* _WORK TO BE COMPLETED_
When the string "brown" occurs in a line of the records, show that line.

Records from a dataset
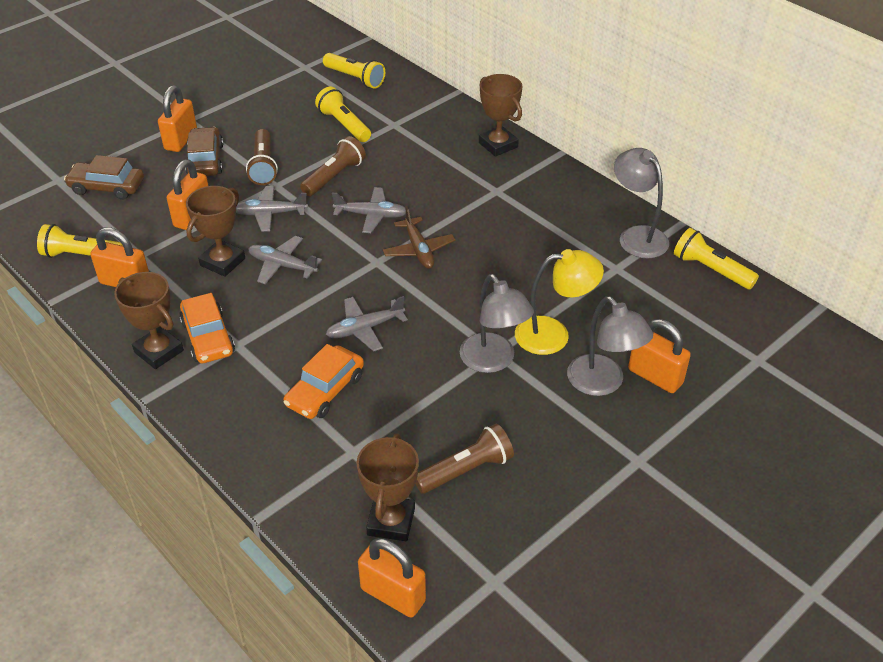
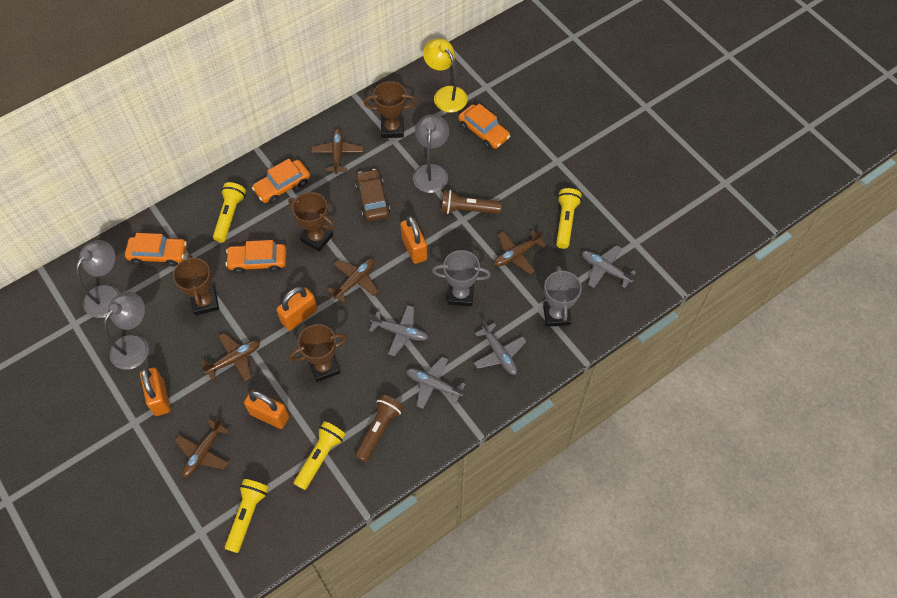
brown car: 2 -> 1
brown flashlight: 3 -> 2
brown plane: 1 -> 5
grey trophy: 0 -> 2
orange car: 2 -> 4
orange padlock: 5 -> 4

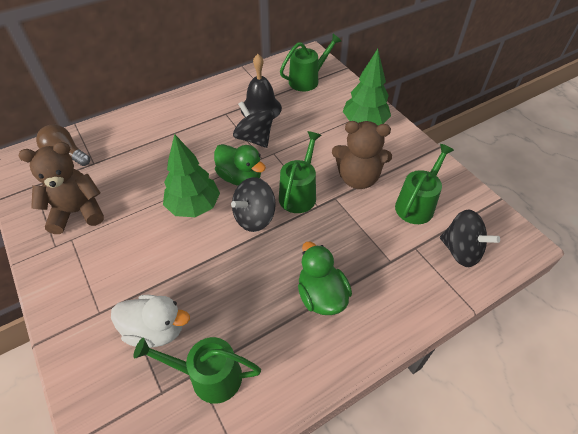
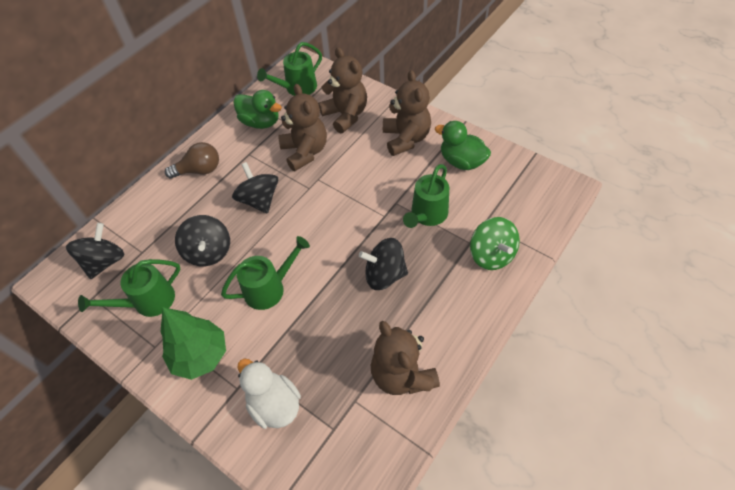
black bell: 1 -> 0
black spinning top: 3 -> 4
brown teddy bear: 2 -> 4
green spinning top: 0 -> 1
green tree: 2 -> 1

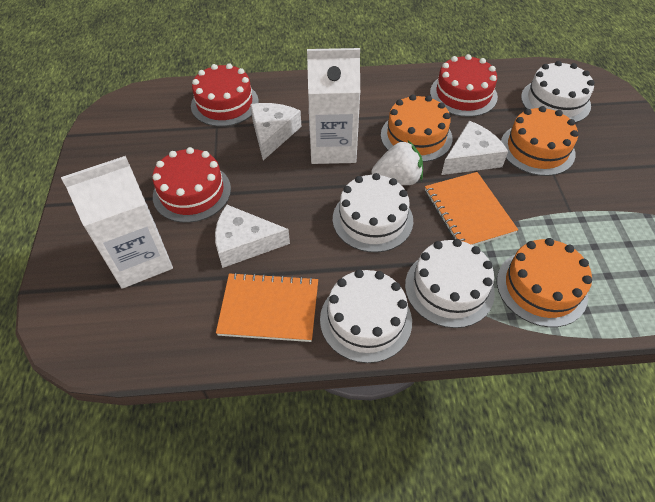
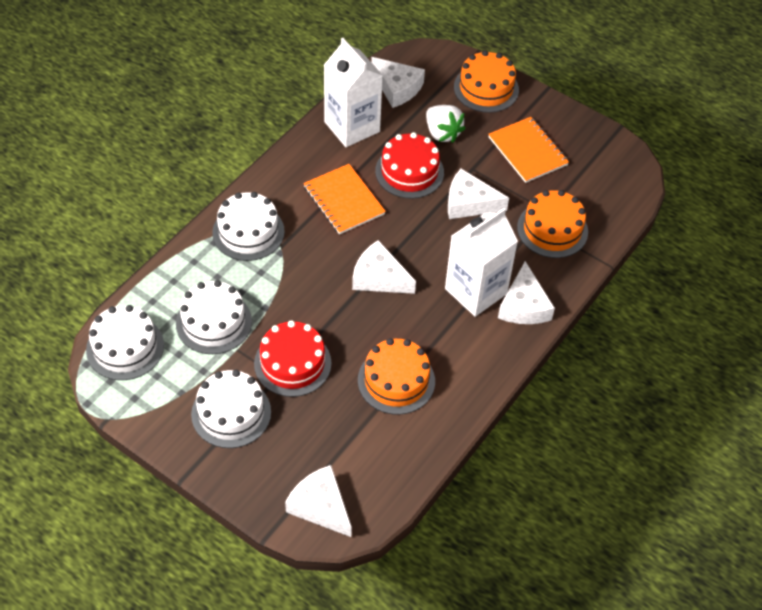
red cake: 3 -> 2
white cheese: 3 -> 5

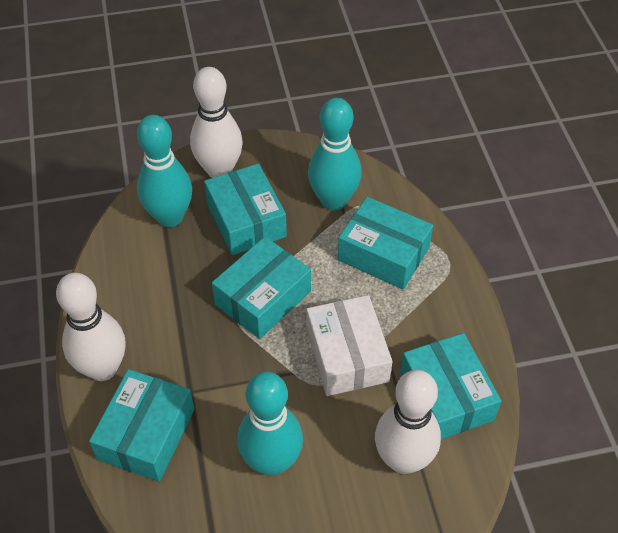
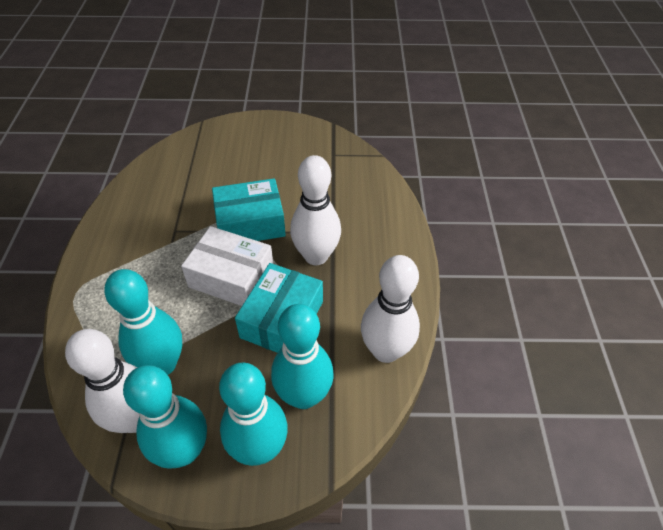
turquoise bowling pin: 3 -> 4
turquoise box: 5 -> 2

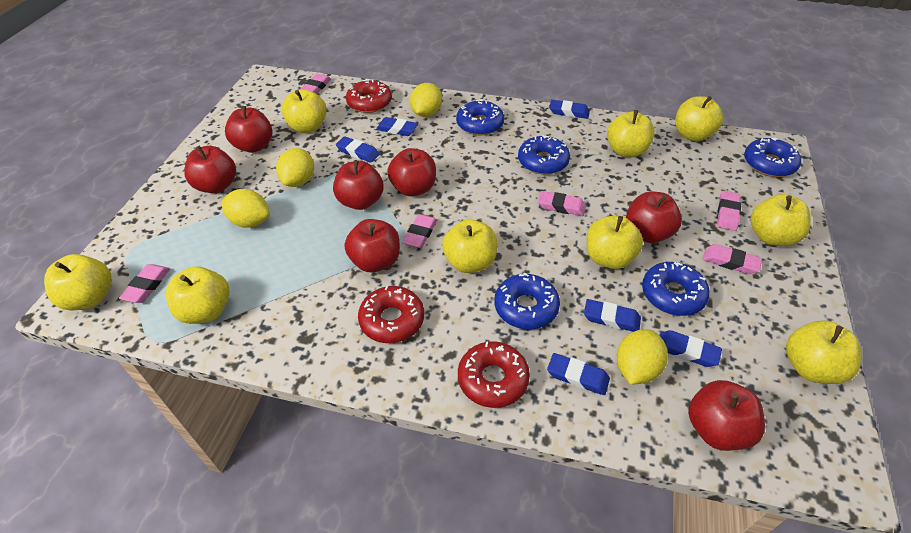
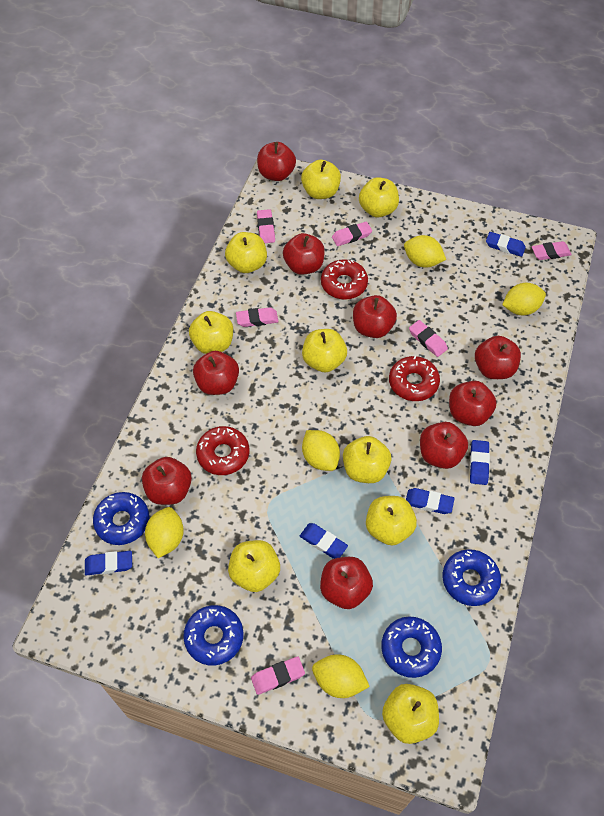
blue donut: 5 -> 4
blue eraser: 6 -> 5
red apple: 7 -> 9
yellow lemon: 4 -> 5

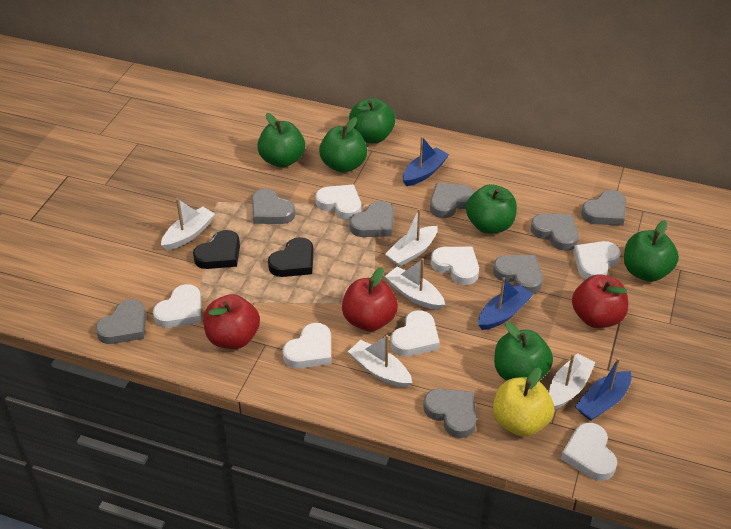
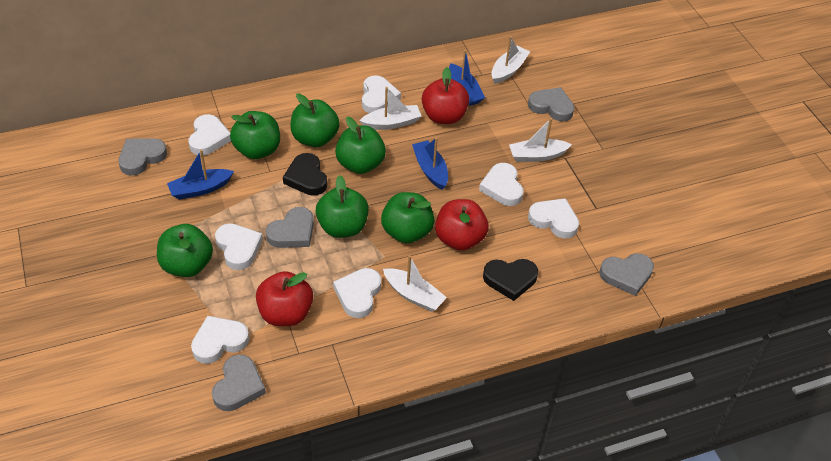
grey heart: 8 -> 5
white boat: 5 -> 4
yellow apple: 1 -> 0

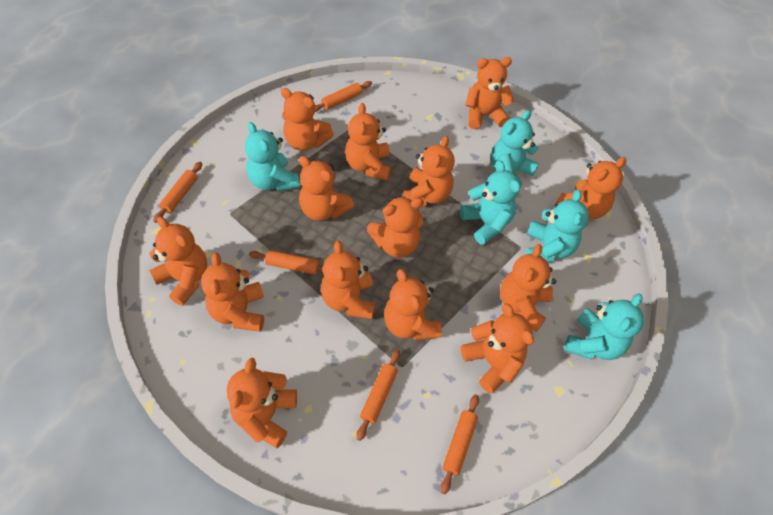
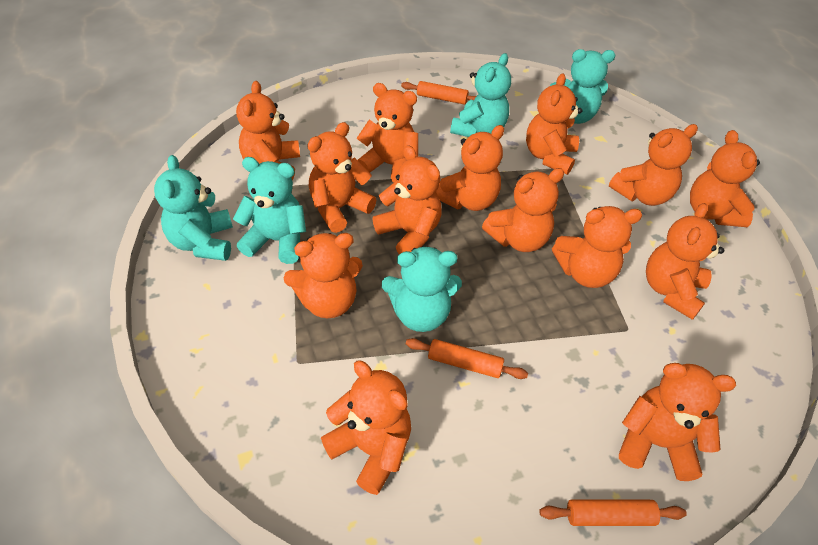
orange rolling pin: 5 -> 3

* _RESULT FOR THIS EXERCISE_
brown car: 2 -> 1
brown flashlight: 3 -> 2
brown plane: 1 -> 5
brown teddy bear: 2 -> 4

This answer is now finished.